- _SUPPLIED INFORMATION_
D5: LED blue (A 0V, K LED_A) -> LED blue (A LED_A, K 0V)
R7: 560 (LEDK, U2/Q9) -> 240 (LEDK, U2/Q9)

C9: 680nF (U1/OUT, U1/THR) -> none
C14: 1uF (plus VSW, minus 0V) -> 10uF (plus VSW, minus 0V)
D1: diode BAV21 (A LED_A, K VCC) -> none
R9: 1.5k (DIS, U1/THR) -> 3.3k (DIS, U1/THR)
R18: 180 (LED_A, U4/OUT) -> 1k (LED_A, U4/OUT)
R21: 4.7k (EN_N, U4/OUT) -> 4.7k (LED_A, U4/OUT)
...
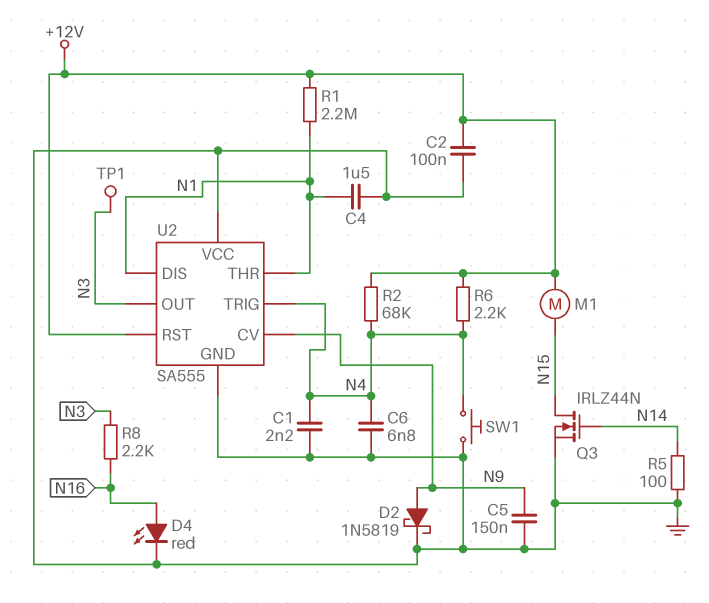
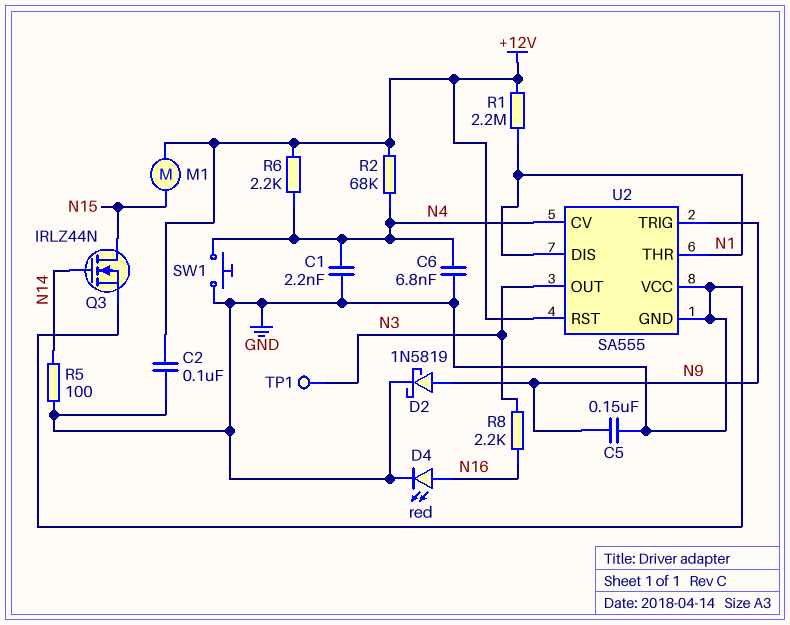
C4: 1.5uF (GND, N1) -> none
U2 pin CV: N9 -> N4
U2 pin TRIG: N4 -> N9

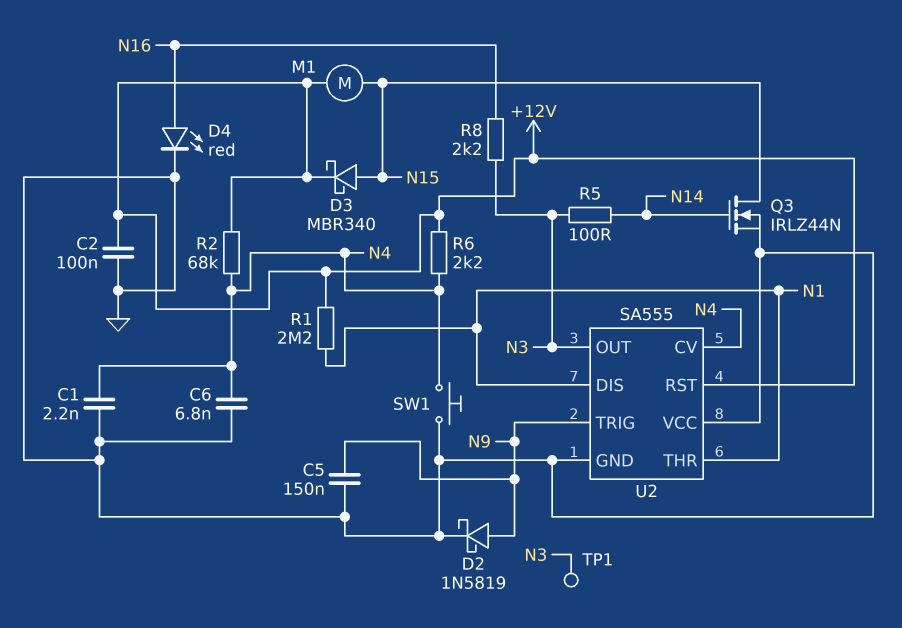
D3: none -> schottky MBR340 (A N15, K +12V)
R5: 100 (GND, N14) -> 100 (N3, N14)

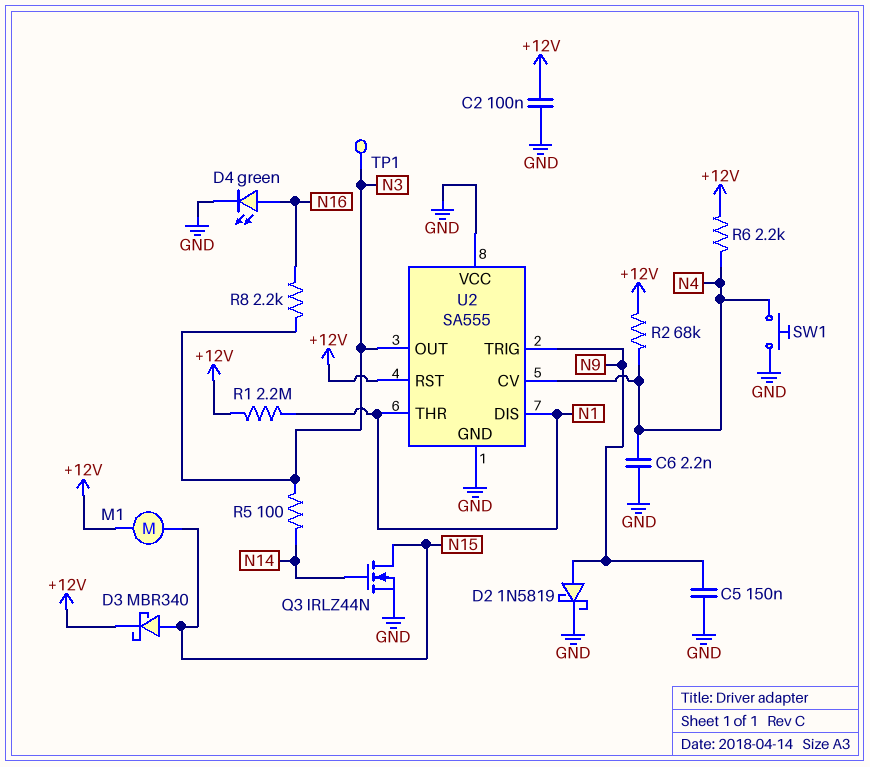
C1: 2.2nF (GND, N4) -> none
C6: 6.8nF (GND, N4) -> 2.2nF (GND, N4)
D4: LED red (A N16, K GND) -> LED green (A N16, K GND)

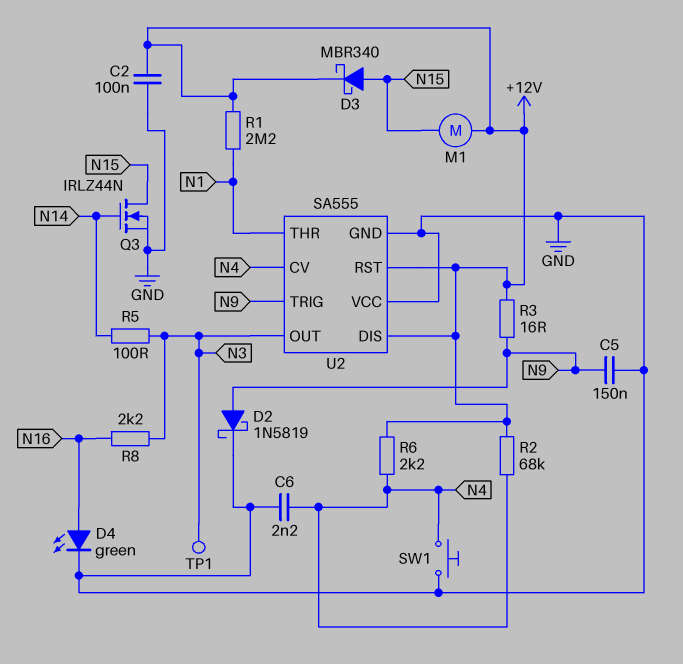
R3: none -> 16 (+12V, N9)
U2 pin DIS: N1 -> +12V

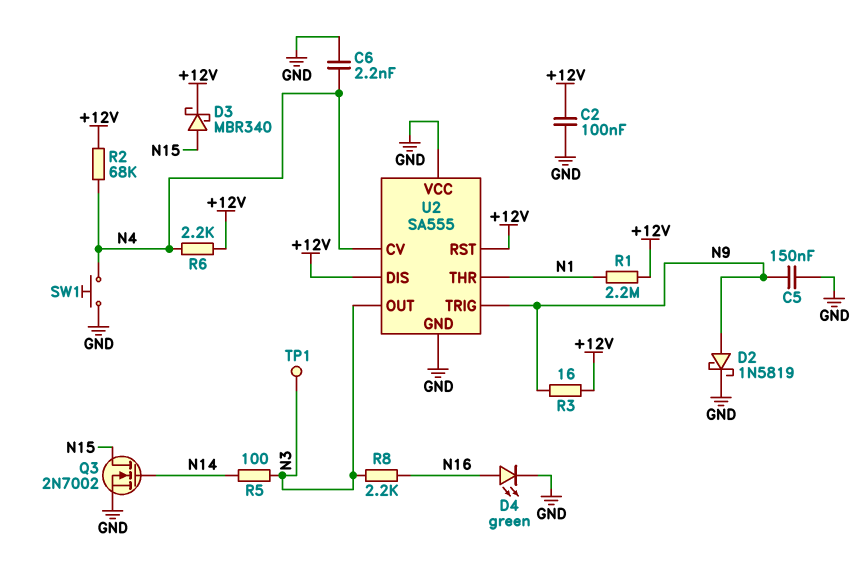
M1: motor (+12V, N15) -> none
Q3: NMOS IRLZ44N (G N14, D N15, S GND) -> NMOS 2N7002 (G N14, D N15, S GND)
...
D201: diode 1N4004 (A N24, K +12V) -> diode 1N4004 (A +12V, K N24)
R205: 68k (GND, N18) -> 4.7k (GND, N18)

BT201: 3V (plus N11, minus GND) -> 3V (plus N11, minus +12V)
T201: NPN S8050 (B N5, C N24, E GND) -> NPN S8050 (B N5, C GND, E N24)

- _TRY IT_
Everything from the line with "C6: 6.8nF (GND, N4) -> 2.2nF (GND, N4)" through the line with "Q3: NMOS IRLZ44N" in the material above should be transcribed exactly, except the pictures.

- _WRITTEN RESPONSE_
C6: 6.8nF (GND, N4) -> 2.2nF (GND, N4)
D4: LED red (A N16, K GND) -> LED green (A N16, K GND)

R3: none -> 16 (+12V, N9)
U2 pin DIS: N1 -> +12V

M1: motor (+12V, N15) -> none
Q3: NMOS IRLZ44N (G N14, D N15, S GND) -> NMOS 2N7002 (G N14, D N15, S GND)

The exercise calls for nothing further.